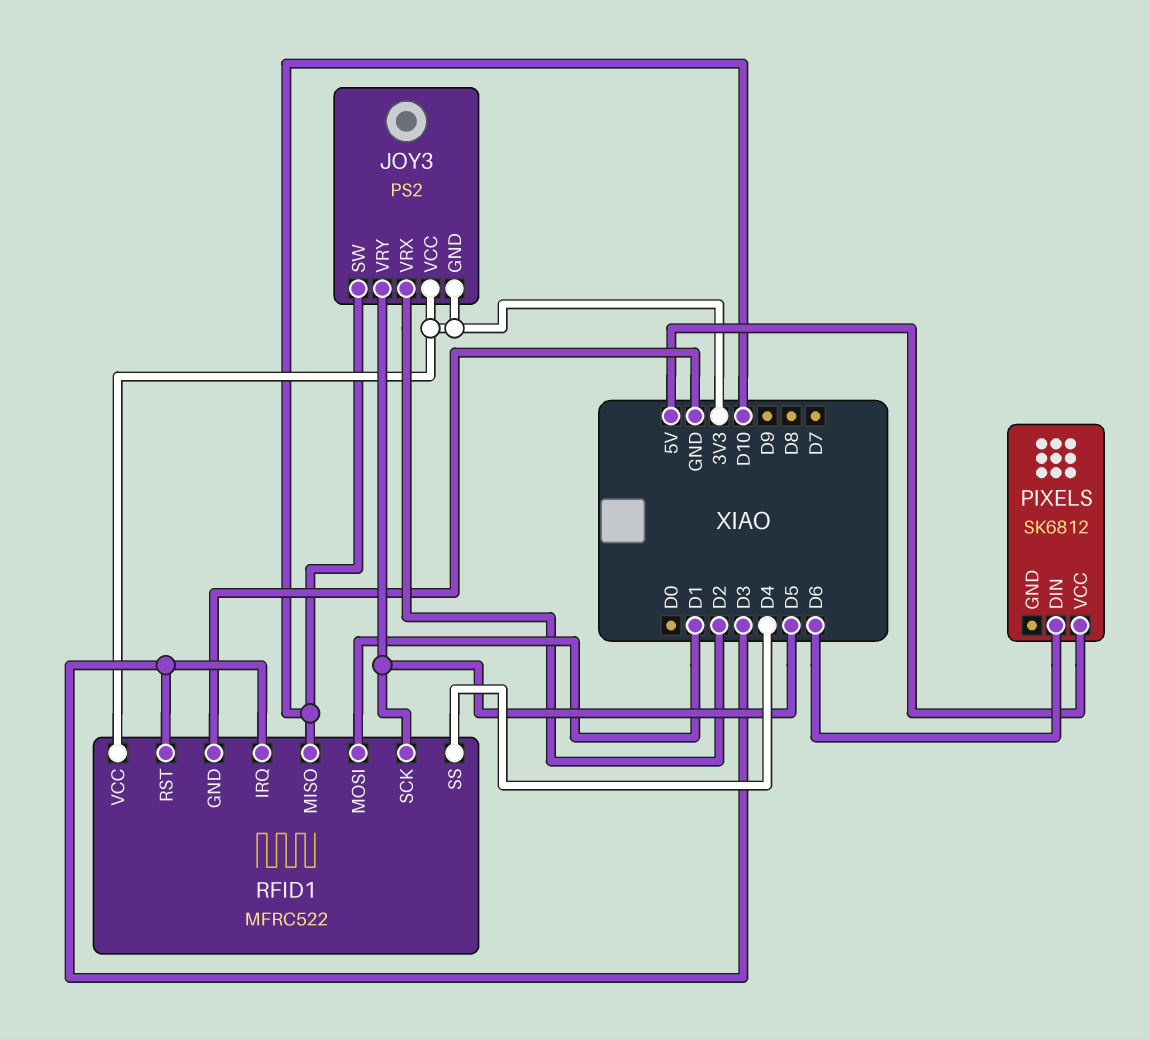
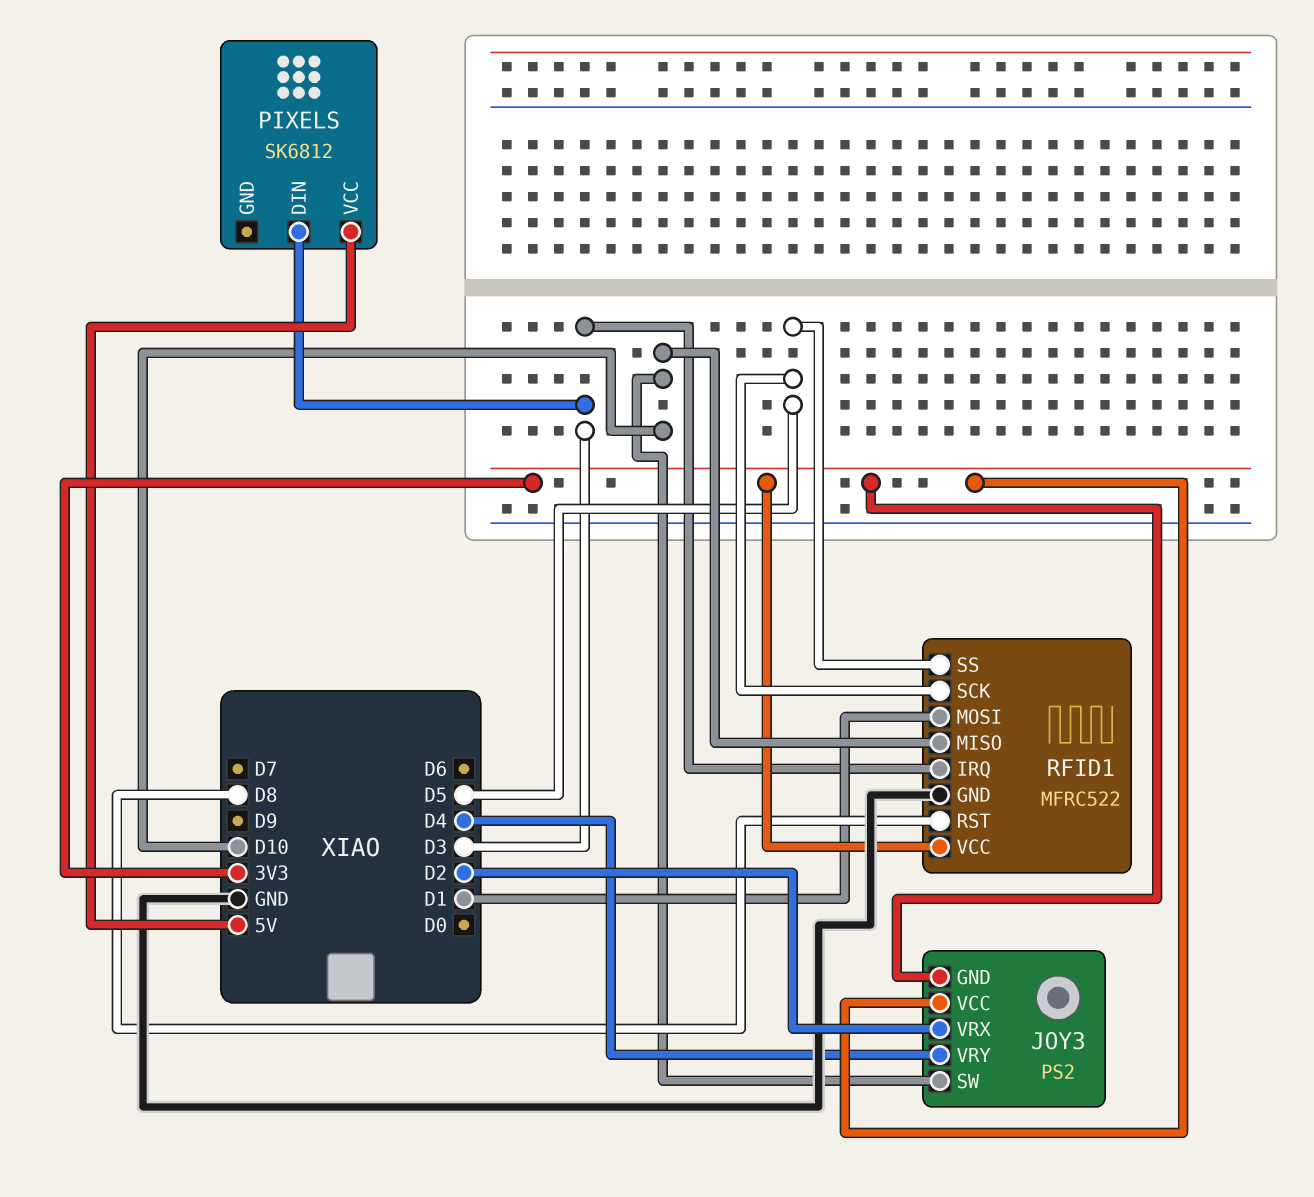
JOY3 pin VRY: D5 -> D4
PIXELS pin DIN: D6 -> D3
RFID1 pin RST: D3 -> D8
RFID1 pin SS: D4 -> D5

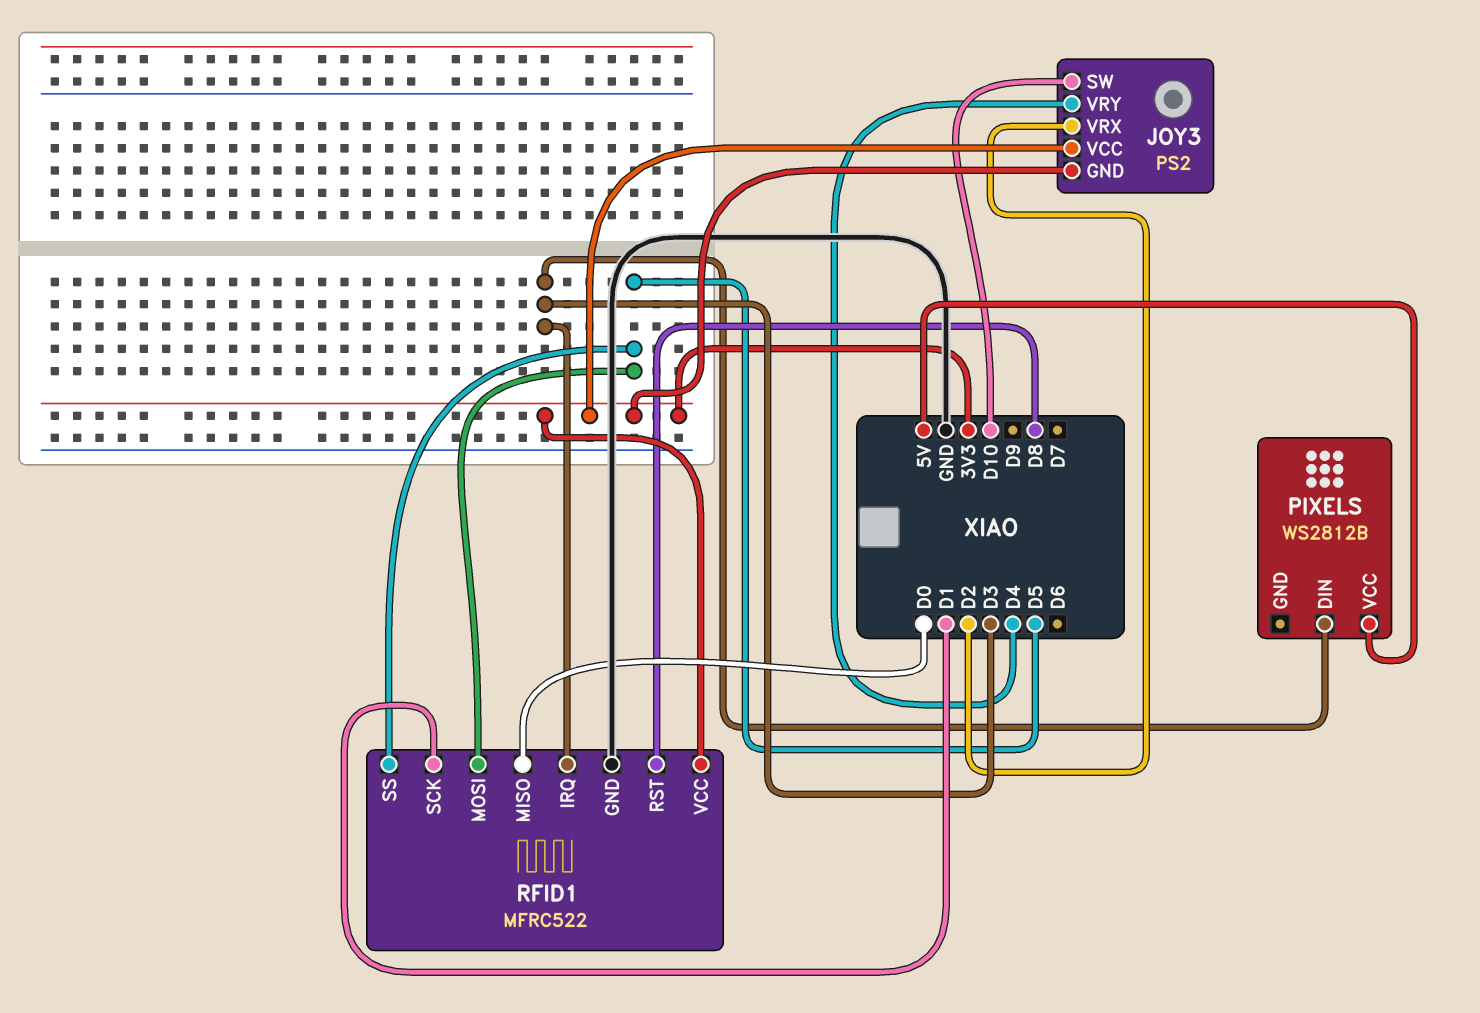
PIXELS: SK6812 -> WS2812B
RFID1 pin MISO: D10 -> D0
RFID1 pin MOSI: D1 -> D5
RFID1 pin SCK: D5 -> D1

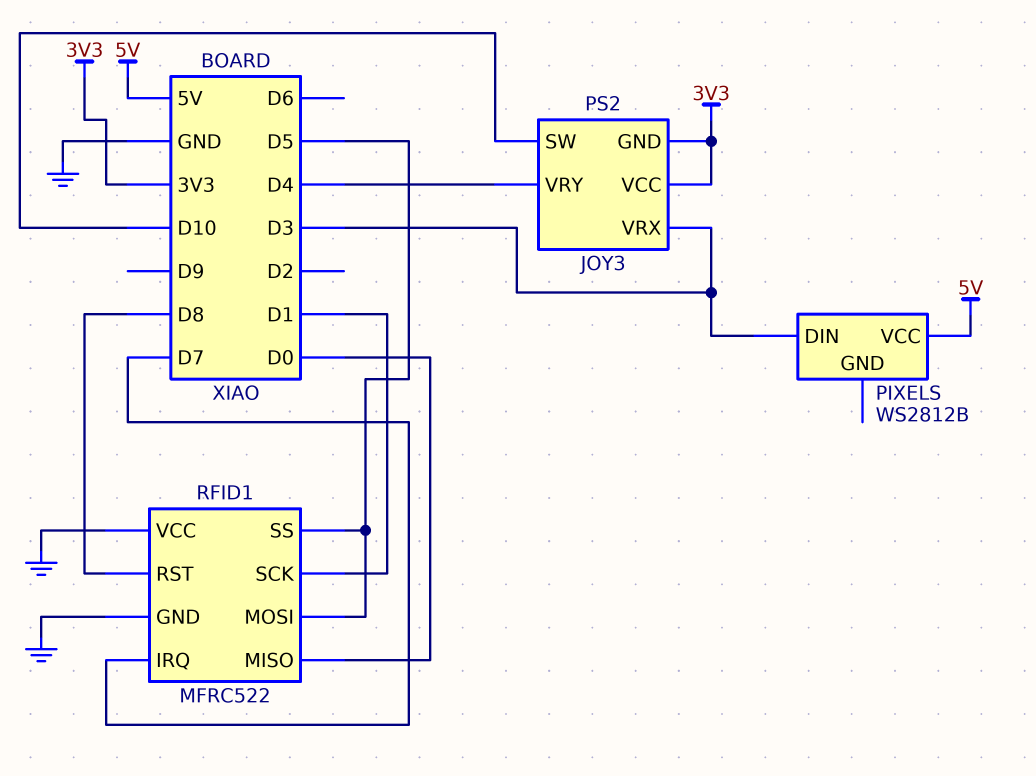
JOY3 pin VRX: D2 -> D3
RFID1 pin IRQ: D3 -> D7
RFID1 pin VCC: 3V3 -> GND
:::::
- What you are asked to do: Quote the material above exactly, from the line holding "RFID1 pin MISO: D10 -> D0" through its last line, including both. Omit the pictures.

- Task answer:
RFID1 pin MISO: D10 -> D0
RFID1 pin MOSI: D1 -> D5
RFID1 pin SCK: D5 -> D1

JOY3 pin VRX: D2 -> D3
RFID1 pin IRQ: D3 -> D7
RFID1 pin VCC: 3V3 -> GND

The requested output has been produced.